= Beginning of Section =

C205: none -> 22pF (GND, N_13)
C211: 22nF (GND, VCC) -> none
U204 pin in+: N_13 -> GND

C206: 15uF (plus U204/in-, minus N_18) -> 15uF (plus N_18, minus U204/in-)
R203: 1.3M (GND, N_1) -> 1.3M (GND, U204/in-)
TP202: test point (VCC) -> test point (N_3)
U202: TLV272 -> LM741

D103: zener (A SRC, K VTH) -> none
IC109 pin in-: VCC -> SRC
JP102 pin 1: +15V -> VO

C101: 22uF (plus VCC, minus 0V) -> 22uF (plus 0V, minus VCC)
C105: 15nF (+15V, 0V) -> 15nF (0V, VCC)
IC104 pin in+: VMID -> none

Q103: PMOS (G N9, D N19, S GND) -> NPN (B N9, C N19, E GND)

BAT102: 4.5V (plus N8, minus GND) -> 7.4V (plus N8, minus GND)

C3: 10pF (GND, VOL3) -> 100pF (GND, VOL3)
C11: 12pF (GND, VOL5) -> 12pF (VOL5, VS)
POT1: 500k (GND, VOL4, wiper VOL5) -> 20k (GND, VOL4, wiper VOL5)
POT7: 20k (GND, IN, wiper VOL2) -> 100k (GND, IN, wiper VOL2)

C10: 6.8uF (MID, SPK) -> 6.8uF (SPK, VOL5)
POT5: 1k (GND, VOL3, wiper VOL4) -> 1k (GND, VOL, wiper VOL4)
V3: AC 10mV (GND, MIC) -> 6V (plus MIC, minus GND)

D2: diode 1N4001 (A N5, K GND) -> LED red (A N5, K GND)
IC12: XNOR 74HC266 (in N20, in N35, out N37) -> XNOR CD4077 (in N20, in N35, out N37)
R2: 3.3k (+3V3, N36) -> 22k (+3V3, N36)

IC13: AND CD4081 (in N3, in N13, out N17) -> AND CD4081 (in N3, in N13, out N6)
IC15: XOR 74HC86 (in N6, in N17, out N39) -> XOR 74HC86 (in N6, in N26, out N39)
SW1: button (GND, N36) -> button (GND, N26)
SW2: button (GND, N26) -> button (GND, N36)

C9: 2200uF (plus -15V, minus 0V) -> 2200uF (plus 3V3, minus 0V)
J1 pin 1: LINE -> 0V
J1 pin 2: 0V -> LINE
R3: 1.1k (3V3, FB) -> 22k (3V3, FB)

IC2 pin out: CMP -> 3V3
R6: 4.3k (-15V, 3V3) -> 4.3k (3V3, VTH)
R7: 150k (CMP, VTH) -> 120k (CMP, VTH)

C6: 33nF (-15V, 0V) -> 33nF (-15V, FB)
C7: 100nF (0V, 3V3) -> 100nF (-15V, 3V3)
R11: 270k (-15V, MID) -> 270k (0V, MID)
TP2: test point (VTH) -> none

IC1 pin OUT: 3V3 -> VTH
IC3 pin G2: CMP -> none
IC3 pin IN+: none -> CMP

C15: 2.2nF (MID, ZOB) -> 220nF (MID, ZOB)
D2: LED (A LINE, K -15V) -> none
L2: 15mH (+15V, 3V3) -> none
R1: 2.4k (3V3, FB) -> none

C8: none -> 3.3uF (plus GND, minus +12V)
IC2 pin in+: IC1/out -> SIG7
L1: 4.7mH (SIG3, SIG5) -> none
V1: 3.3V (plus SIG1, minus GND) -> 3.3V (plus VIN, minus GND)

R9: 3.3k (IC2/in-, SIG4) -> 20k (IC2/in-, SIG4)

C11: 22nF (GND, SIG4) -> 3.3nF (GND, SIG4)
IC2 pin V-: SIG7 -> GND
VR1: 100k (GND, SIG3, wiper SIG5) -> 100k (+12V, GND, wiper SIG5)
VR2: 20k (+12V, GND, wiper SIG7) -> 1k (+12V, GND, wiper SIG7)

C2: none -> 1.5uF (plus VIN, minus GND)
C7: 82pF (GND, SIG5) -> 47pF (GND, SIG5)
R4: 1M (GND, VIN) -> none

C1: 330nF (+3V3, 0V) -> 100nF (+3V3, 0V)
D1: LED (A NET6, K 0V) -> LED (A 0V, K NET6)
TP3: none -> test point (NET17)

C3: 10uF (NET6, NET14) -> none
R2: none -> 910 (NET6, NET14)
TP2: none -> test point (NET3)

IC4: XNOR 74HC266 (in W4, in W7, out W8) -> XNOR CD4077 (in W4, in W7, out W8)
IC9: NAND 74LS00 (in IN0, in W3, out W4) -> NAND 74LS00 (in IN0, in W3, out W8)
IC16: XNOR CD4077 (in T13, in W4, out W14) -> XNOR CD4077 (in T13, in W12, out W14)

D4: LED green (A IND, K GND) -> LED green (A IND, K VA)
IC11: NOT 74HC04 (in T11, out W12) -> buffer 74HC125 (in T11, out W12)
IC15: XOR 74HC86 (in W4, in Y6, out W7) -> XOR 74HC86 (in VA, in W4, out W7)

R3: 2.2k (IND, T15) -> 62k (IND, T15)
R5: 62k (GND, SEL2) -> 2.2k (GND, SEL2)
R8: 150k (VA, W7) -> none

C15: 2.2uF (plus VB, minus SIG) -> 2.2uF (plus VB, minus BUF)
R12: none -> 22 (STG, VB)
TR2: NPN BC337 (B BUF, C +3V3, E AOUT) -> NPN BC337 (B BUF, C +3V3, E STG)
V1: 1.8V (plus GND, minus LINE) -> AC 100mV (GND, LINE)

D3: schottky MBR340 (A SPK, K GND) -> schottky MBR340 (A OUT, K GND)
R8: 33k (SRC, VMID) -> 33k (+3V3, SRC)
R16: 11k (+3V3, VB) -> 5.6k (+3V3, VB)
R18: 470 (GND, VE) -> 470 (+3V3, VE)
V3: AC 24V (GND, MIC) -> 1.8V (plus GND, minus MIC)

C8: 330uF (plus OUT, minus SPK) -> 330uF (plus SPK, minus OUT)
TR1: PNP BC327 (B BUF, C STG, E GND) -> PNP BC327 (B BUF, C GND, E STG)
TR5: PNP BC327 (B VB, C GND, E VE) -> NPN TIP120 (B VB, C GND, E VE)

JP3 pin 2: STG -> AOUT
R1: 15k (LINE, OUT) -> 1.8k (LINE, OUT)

= End of Section =

Give the material again in full, exactly as it appears above.

C205: none -> 22pF (GND, N_13)
C211: 22nF (GND, VCC) -> none
U204 pin in+: N_13 -> GND

C206: 15uF (plus U204/in-, minus N_18) -> 15uF (plus N_18, minus U204/in-)
R203: 1.3M (GND, N_1) -> 1.3M (GND, U204/in-)
TP202: test point (VCC) -> test point (N_3)
U202: TLV272 -> LM741

D103: zener (A SRC, K VTH) -> none
IC109 pin in-: VCC -> SRC
JP102 pin 1: +15V -> VO

C101: 22uF (plus VCC, minus 0V) -> 22uF (plus 0V, minus VCC)
C105: 15nF (+15V, 0V) -> 15nF (0V, VCC)
IC104 pin in+: VMID -> none

Q103: PMOS (G N9, D N19, S GND) -> NPN (B N9, C N19, E GND)

BAT102: 4.5V (plus N8, minus GND) -> 7.4V (plus N8, minus GND)

C3: 10pF (GND, VOL3) -> 100pF (GND, VOL3)
C11: 12pF (GND, VOL5) -> 12pF (VOL5, VS)
POT1: 500k (GND, VOL4, wiper VOL5) -> 20k (GND, VOL4, wiper VOL5)
POT7: 20k (GND, IN, wiper VOL2) -> 100k (GND, IN, wiper VOL2)

C10: 6.8uF (MID, SPK) -> 6.8uF (SPK, VOL5)
POT5: 1k (GND, VOL3, wiper VOL4) -> 1k (GND, VOL, wiper VOL4)
V3: AC 10mV (GND, MIC) -> 6V (plus MIC, minus GND)

D2: diode 1N4001 (A N5, K GND) -> LED red (A N5, K GND)
IC12: XNOR 74HC266 (in N20, in N35, out N37) -> XNOR CD4077 (in N20, in N35, out N37)
R2: 3.3k (+3V3, N36) -> 22k (+3V3, N36)

IC13: AND CD4081 (in N3, in N13, out N17) -> AND CD4081 (in N3, in N13, out N6)
IC15: XOR 74HC86 (in N6, in N17, out N39) -> XOR 74HC86 (in N6, in N26, out N39)
SW1: button (GND, N36) -> button (GND, N26)
SW2: button (GND, N26) -> button (GND, N36)

C9: 2200uF (plus -15V, minus 0V) -> 2200uF (plus 3V3, minus 0V)
J1 pin 1: LINE -> 0V
J1 pin 2: 0V -> LINE
R3: 1.1k (3V3, FB) -> 22k (3V3, FB)

IC2 pin out: CMP -> 3V3
R6: 4.3k (-15V, 3V3) -> 4.3k (3V3, VTH)
R7: 150k (CMP, VTH) -> 120k (CMP, VTH)

C6: 33nF (-15V, 0V) -> 33nF (-15V, FB)
C7: 100nF (0V, 3V3) -> 100nF (-15V, 3V3)
R11: 270k (-15V, MID) -> 270k (0V, MID)
TP2: test point (VTH) -> none

IC1 pin OUT: 3V3 -> VTH
IC3 pin G2: CMP -> none
IC3 pin IN+: none -> CMP

C15: 2.2nF (MID, ZOB) -> 220nF (MID, ZOB)
D2: LED (A LINE, K -15V) -> none
L2: 15mH (+15V, 3V3) -> none
R1: 2.4k (3V3, FB) -> none

C8: none -> 3.3uF (plus GND, minus +12V)
IC2 pin in+: IC1/out -> SIG7
L1: 4.7mH (SIG3, SIG5) -> none
V1: 3.3V (plus SIG1, minus GND) -> 3.3V (plus VIN, minus GND)

R9: 3.3k (IC2/in-, SIG4) -> 20k (IC2/in-, SIG4)

C11: 22nF (GND, SIG4) -> 3.3nF (GND, SIG4)
IC2 pin V-: SIG7 -> GND
VR1: 100k (GND, SIG3, wiper SIG5) -> 100k (+12V, GND, wiper SIG5)
VR2: 20k (+12V, GND, wiper SIG7) -> 1k (+12V, GND, wiper SIG7)

C2: none -> 1.5uF (plus VIN, minus GND)
C7: 82pF (GND, SIG5) -> 47pF (GND, SIG5)
R4: 1M (GND, VIN) -> none

C1: 330nF (+3V3, 0V) -> 100nF (+3V3, 0V)
D1: LED (A NET6, K 0V) -> LED (A 0V, K NET6)
TP3: none -> test point (NET17)

C3: 10uF (NET6, NET14) -> none
R2: none -> 910 (NET6, NET14)
TP2: none -> test point (NET3)

IC4: XNOR 74HC266 (in W4, in W7, out W8) -> XNOR CD4077 (in W4, in W7, out W8)
IC9: NAND 74LS00 (in IN0, in W3, out W4) -> NAND 74LS00 (in IN0, in W3, out W8)
IC16: XNOR CD4077 (in T13, in W4, out W14) -> XNOR CD4077 (in T13, in W12, out W14)

D4: LED green (A IND, K GND) -> LED green (A IND, K VA)
IC11: NOT 74HC04 (in T11, out W12) -> buffer 74HC125 (in T11, out W12)
IC15: XOR 74HC86 (in W4, in Y6, out W7) -> XOR 74HC86 (in VA, in W4, out W7)

R3: 2.2k (IND, T15) -> 62k (IND, T15)
R5: 62k (GND, SEL2) -> 2.2k (GND, SEL2)
R8: 150k (VA, W7) -> none

C15: 2.2uF (plus VB, minus SIG) -> 2.2uF (plus VB, minus BUF)
R12: none -> 22 (STG, VB)
TR2: NPN BC337 (B BUF, C +3V3, E AOUT) -> NPN BC337 (B BUF, C +3V3, E STG)
V1: 1.8V (plus GND, minus LINE) -> AC 100mV (GND, LINE)

D3: schottky MBR340 (A SPK, K GND) -> schottky MBR340 (A OUT, K GND)
R8: 33k (SRC, VMID) -> 33k (+3V3, SRC)
R16: 11k (+3V3, VB) -> 5.6k (+3V3, VB)
R18: 470 (GND, VE) -> 470 (+3V3, VE)
V3: AC 24V (GND, MIC) -> 1.8V (plus GND, minus MIC)

C8: 330uF (plus OUT, minus SPK) -> 330uF (plus SPK, minus OUT)
TR1: PNP BC327 (B BUF, C STG, E GND) -> PNP BC327 (B BUF, C GND, E STG)
TR5: PNP BC327 (B VB, C GND, E VE) -> NPN TIP120 (B VB, C GND, E VE)

JP3 pin 2: STG -> AOUT
R1: 15k (LINE, OUT) -> 1.8k (LINE, OUT)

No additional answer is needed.